**Data supplied:**
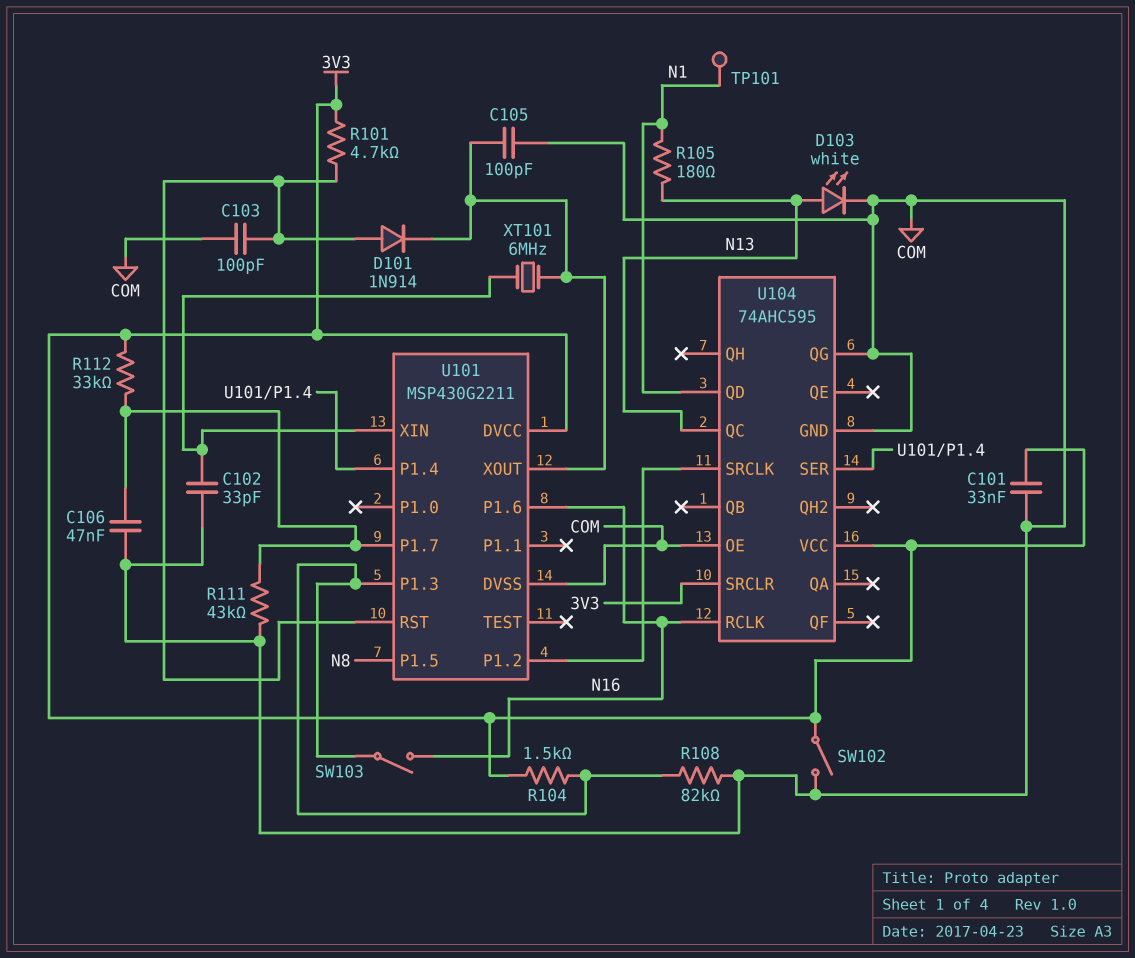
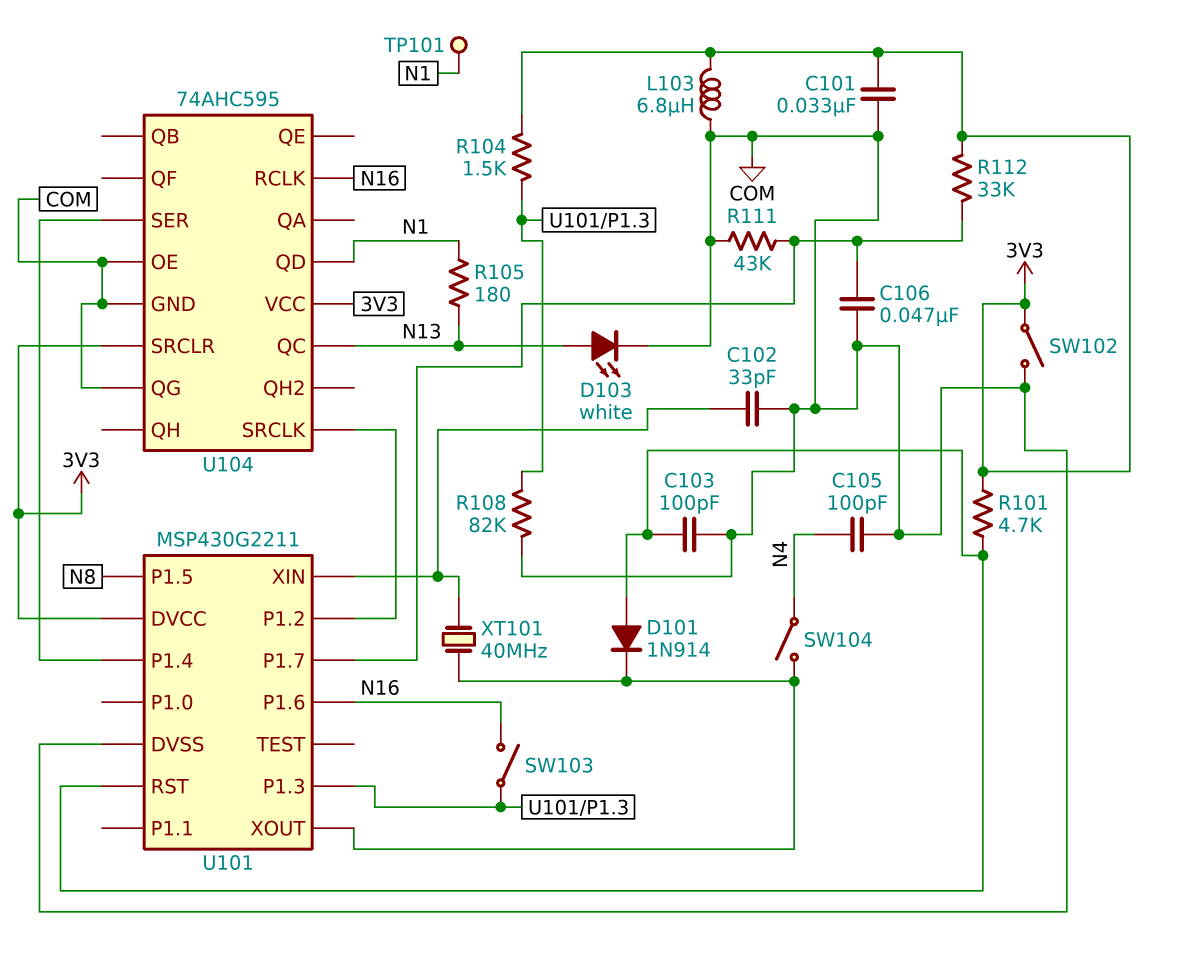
C105: 100pF (COM, U101/XOUT) -> 100pF (COM, N4)
L103: none -> 6.8uH (3V3, COM)
SW104: none -> switch (N4, U101/XOUT)
XT101: 6MHz (U101/XIN, U101/XOUT) -> 40MHz (U101/XIN, U101/XOUT)

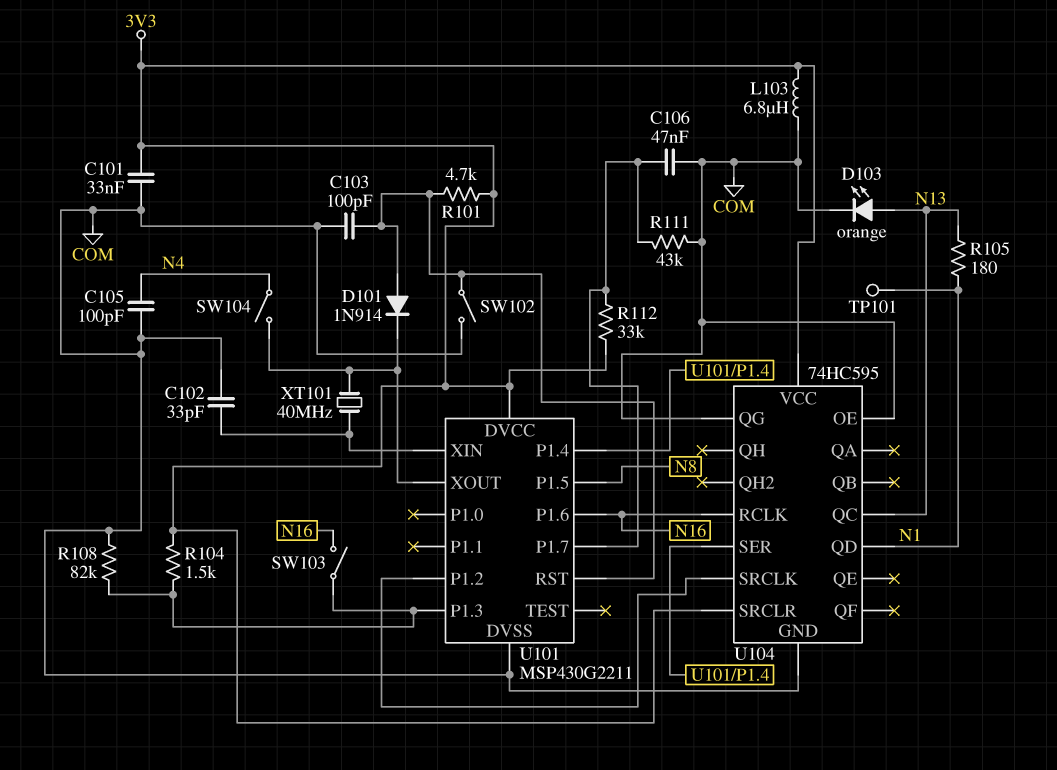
D103: LED white (A N13, K COM) -> LED orange (A N13, K COM)
SW102: switch (3V3, COM) -> switch (COM, U101/RST)
U104: 74AHC595 -> 74HC595

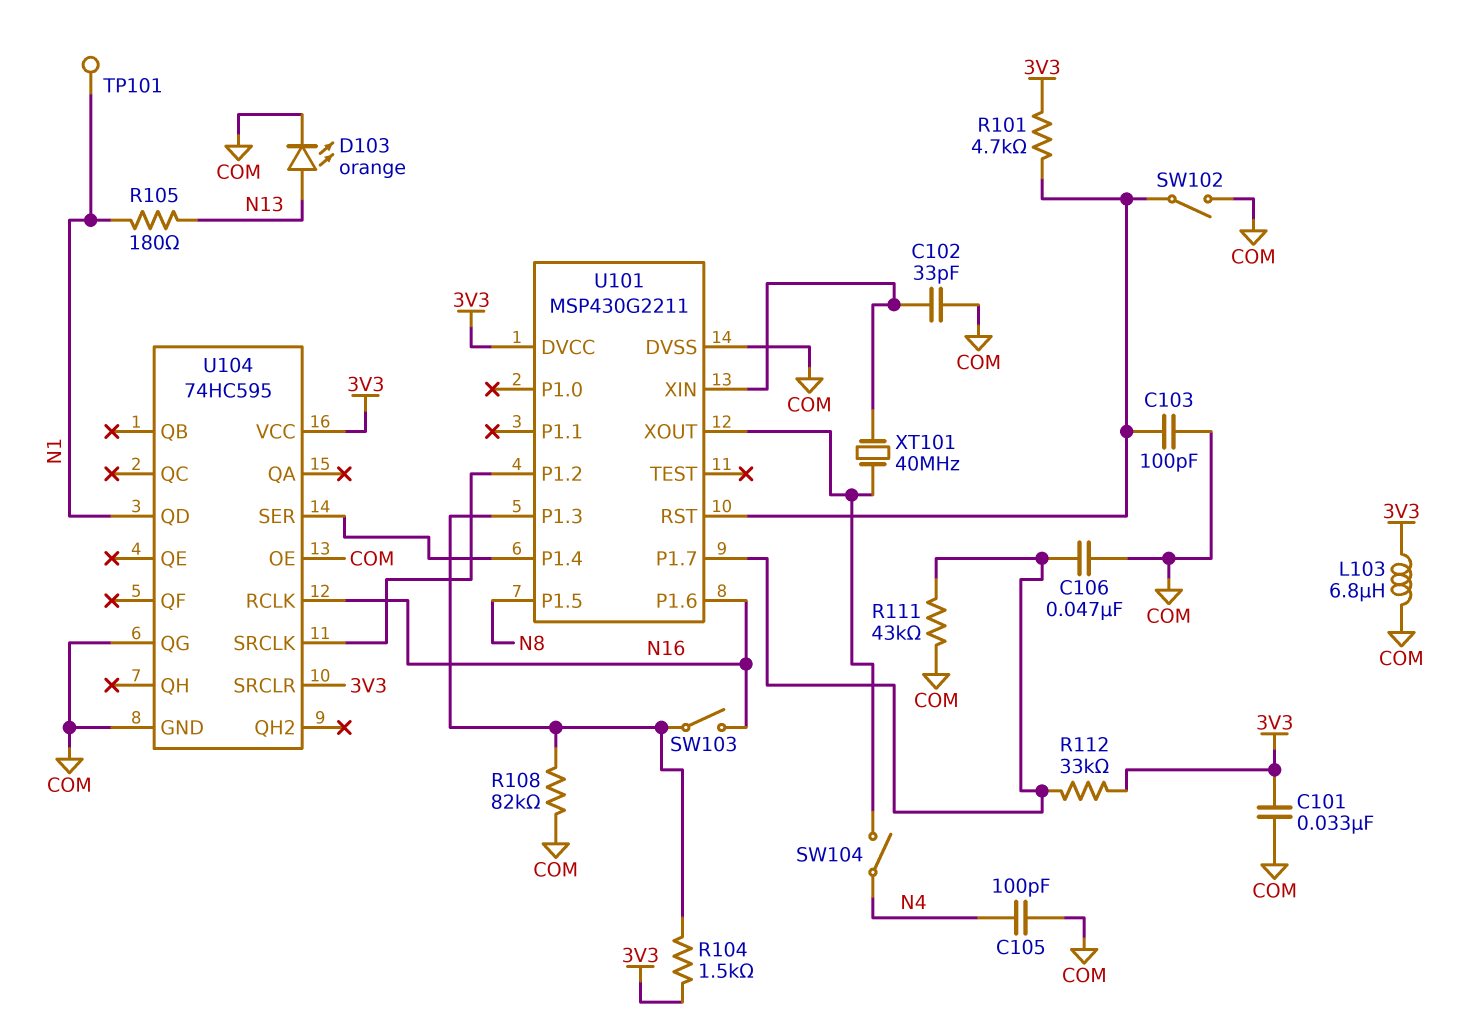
D101: diode 1N914 (A U101/RST, K U101/XOUT) -> none
U104 pin QC: N13 -> none

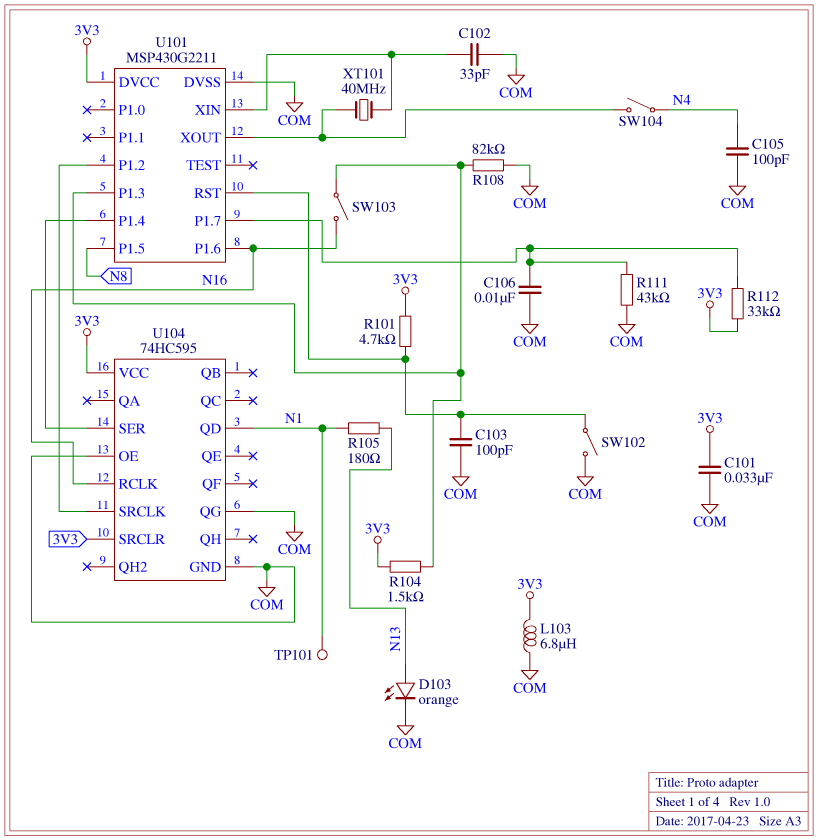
C106: 47nF (COM, U101/P1.7) -> 10nF (COM, U101/P1.7)

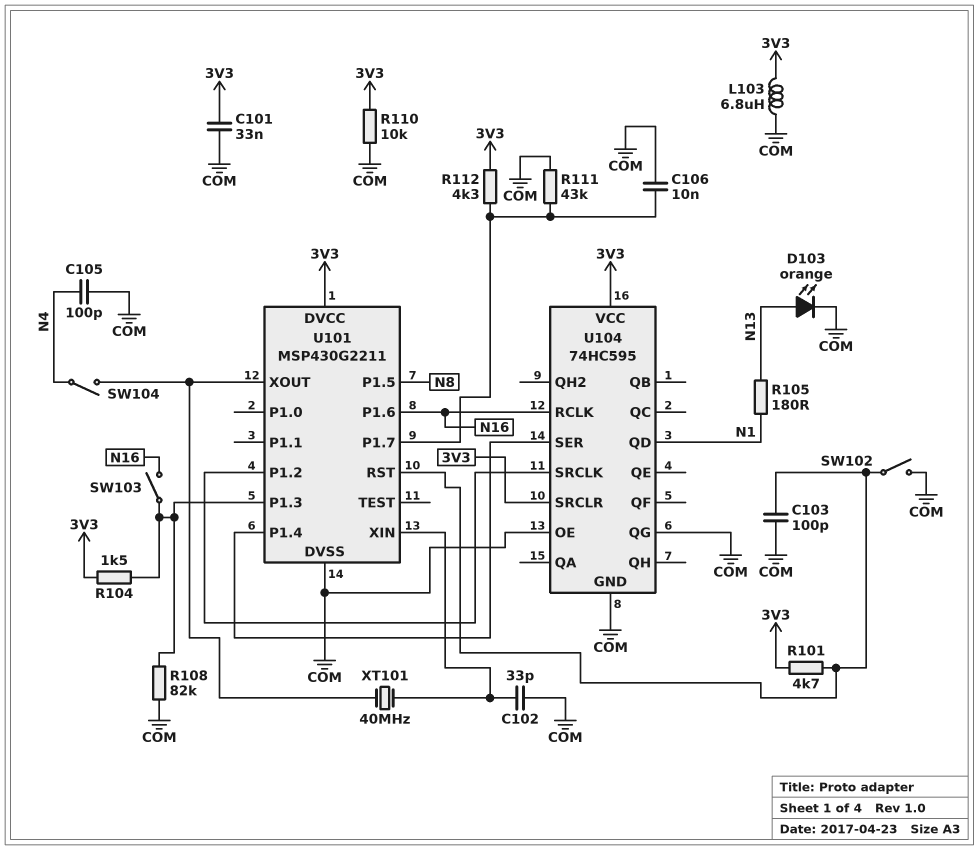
R110: none -> 10k (3V3, COM)
R112: 33k (3V3, U101/P1.7) -> 4.3k (3V3, U101/P1.7)
TP101: test point (N1) -> none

**Exercise brief:**
On how many lines of the data does "switch" appear? Give only that number.

**Answer space:**
2